• RAW DATA:
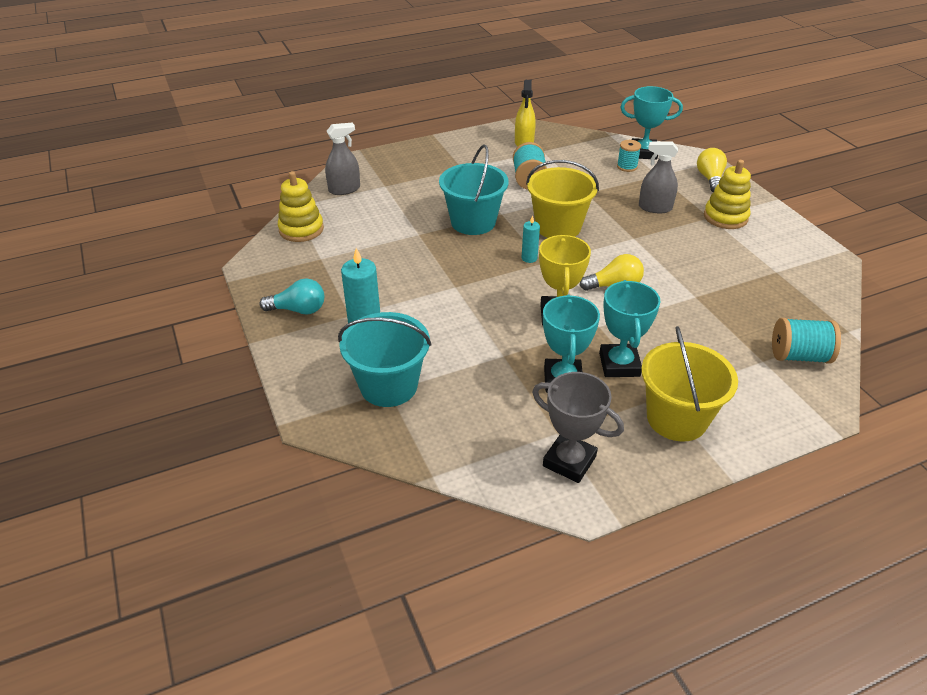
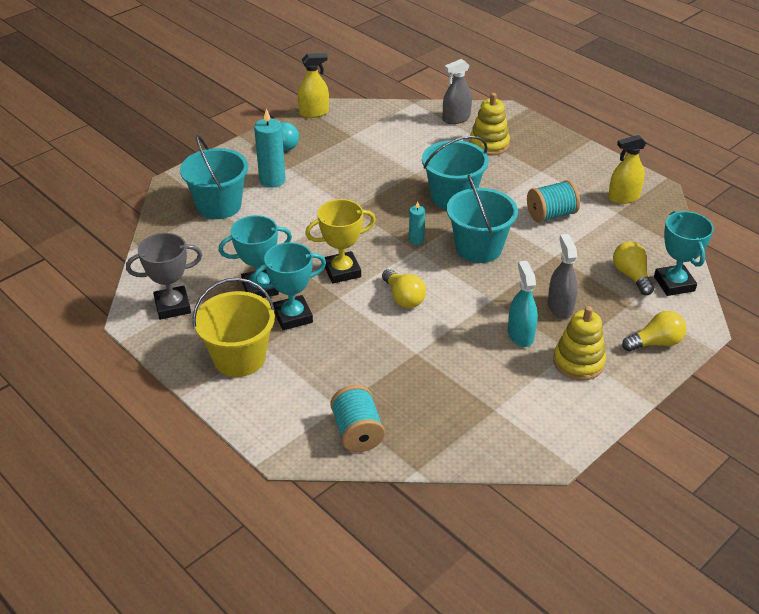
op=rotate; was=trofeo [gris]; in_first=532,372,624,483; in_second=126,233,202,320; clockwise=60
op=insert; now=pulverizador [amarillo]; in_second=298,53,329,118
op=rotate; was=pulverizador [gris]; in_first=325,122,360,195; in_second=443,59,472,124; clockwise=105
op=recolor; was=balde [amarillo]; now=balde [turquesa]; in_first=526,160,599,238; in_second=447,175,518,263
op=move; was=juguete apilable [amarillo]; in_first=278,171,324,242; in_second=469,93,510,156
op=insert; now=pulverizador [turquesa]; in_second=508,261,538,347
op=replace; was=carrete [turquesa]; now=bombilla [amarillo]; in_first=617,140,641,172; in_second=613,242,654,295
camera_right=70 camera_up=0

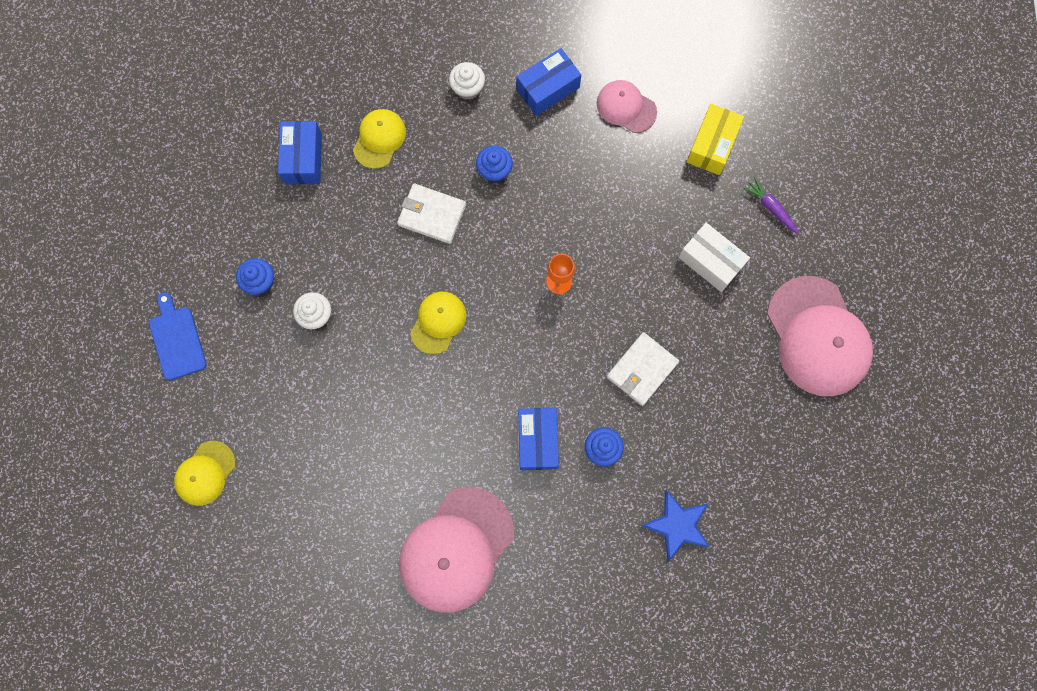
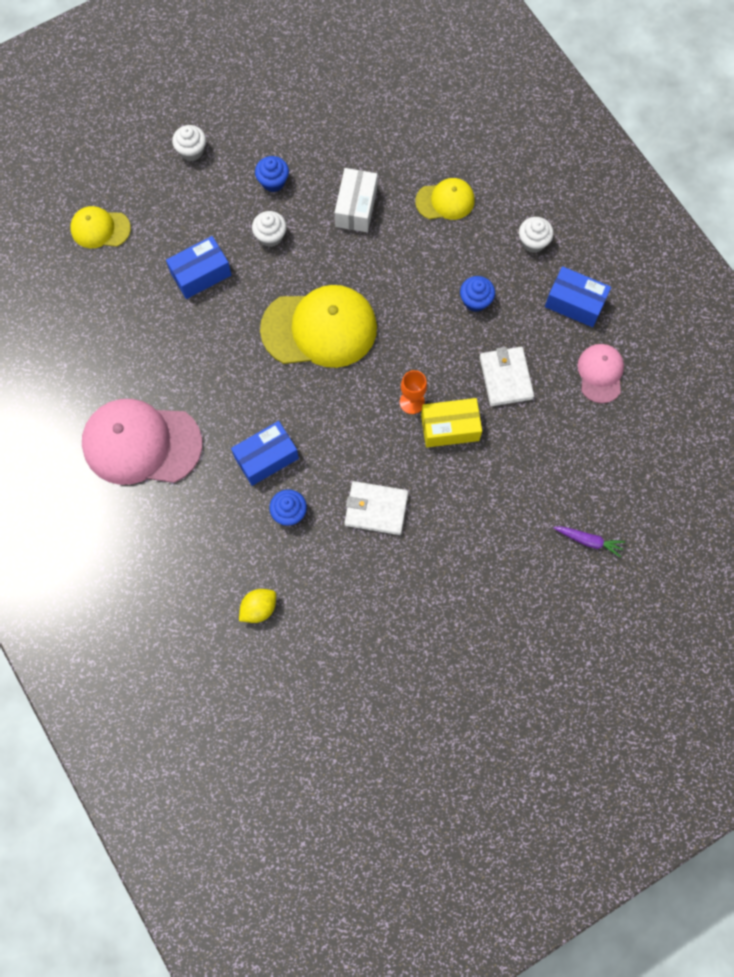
op=move; was=caja [azul]; in_first=278,121,322,185; in_second=166,236,232,299
op=replace; was=tabla de cortar [azul]; now=magdalena [blanco]; in_first=149,292,207,380; in_second=172,125,206,161
op=replace; was=estrella [azul]; now=limón [amarillo]; in_first=642,490,710,562; in_second=239,589,276,623
op=resize; was=gorra [amarillo]; in_first=410,292,466,354; in_second=260,285,377,368; ratio=1.89
op=move; was=caja [blanco]; in_first=678,223,750,292; in_second=335,168,378,232
op=move; was=caja [amarillo]; in_first=687,104,744,175; in_second=421,398,482,447
op=move; was=cartera [blanco]; in_first=397,183,466,244; in_second=480,347,534,406
op=rotate; was=zanahoria [morado]; in_first=743,177,799,233; in_second=553,526,625,558; clockwise=90
op=delete; was=gorra [rosa]; in_first=767,276,873,396
camera_right=60 camera_up=-5

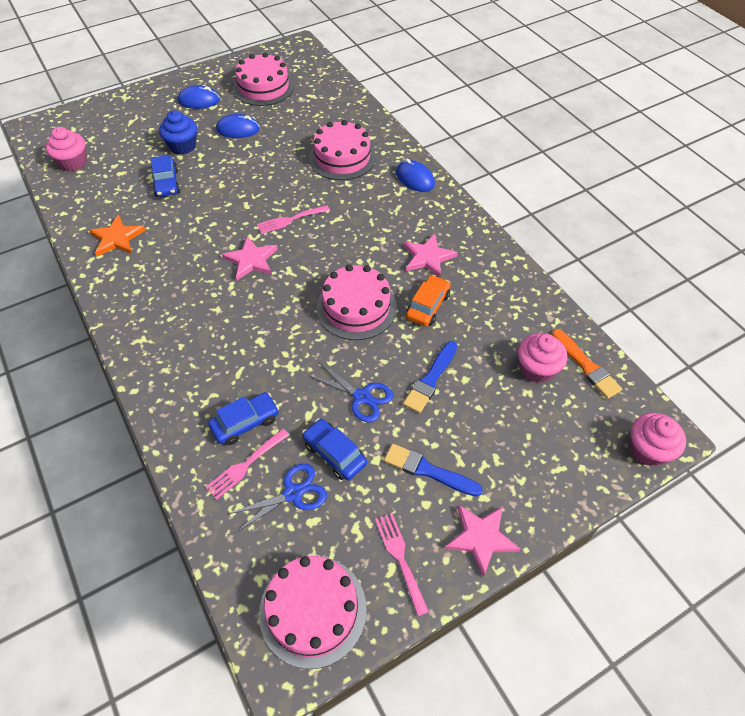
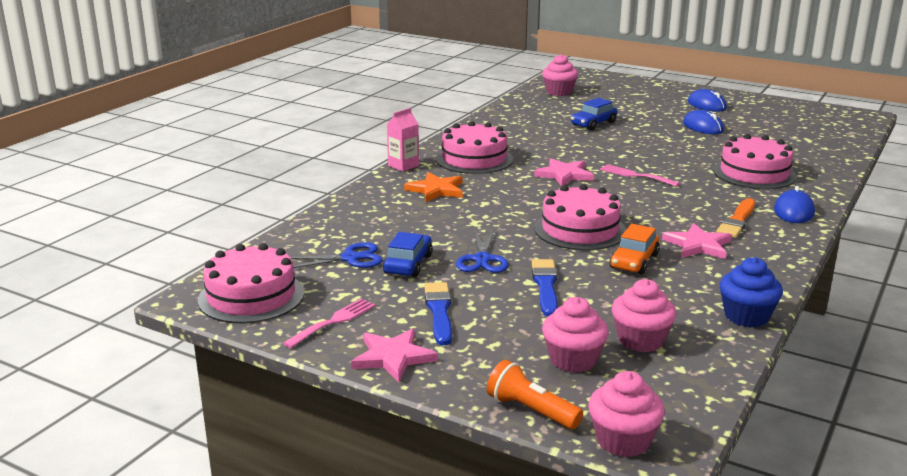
op=rotate; was=tijeras [azul]; in_first=228,463,327,533; in_second=290,242,383,268; clockwise=-45
op=insert; now=cartón de leche [rosa]; in_second=387,108,419,172
op=move; was=estrella [naranja]; in_first=89,215,145,257; in_second=404,172,463,202
op=move; was=tarta [rosa]; in_first=233,52,294,106; in_second=436,121,513,174
op=insert; now=lámpara de mano [naranja]; in_second=487,360,583,429
op=rotate; was=pincel [azul]; in_first=403,341,457,413; in_second=532,259,558,316; clockwise=90
op=insert; now=magdalena [rosa]; in_second=542,297,609,373
op=rotate; was=coche [naranja]; in_first=406,275,451,326; in_second=609,224,660,274; clockwise=120
op=move; was=pincel [naranja]; in_first=552,329,622,399; in_second=716,198,755,238
op=move; was=magdalena [azul]; in_first=159,110,197,155; in_second=720,257,783,328
op=delete; was=tenedor [rosa]; in_first=206,428,289,500
op=delete; was=coche [azul]; in_first=208,392,279,445
camera_right=60 camera_up=-30

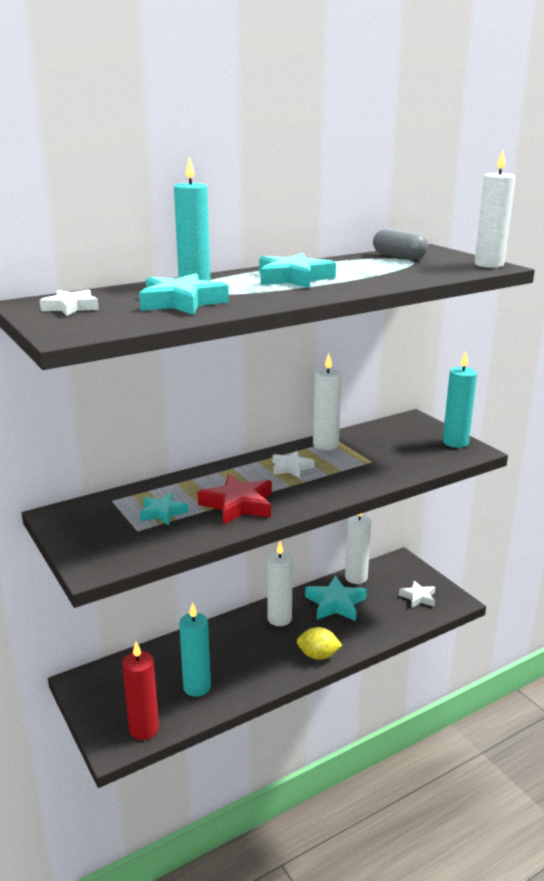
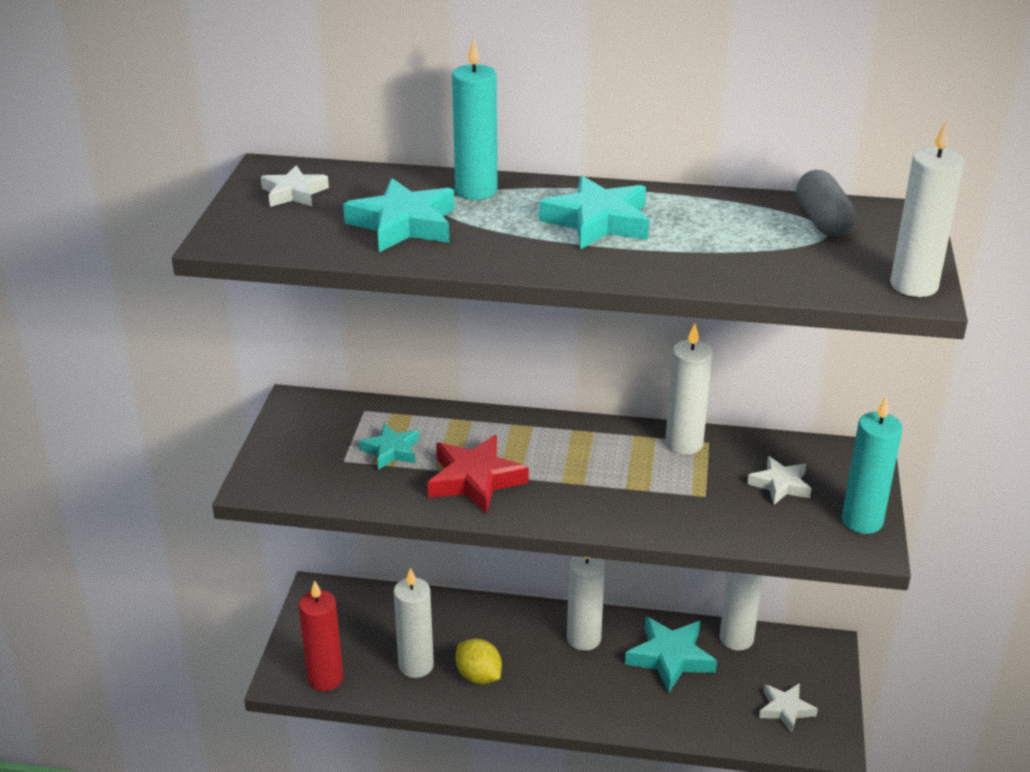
op=recolor; was=vela [turquesa]; now=vela [blanco]; in_first=179,603,211,697; in_second=393,567,434,678
op=move; was=limón [amarillo]; in_first=297,627,342,660; in_second=456,638,502,684
op=move; was=estrella [blanco]; in_first=273,451,314,478; in_second=747,456,811,505
camera_right=40 camera_up=10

• GOAL OF THE EXERCISE:
Look above for the line with "op=insert; now=pulverizador [turquesa];" and the line with "op=replace; was=carrete [turquesa];". Retype those two lines and every line between them exactly, adding nothing.

• EXPECTED ANSWER:
op=insert; now=pulverizador [turquesa]; in_second=508,261,538,347
op=replace; was=carrete [turquesa]; now=bombilla [amarillo]; in_first=617,140,641,172; in_second=613,242,654,295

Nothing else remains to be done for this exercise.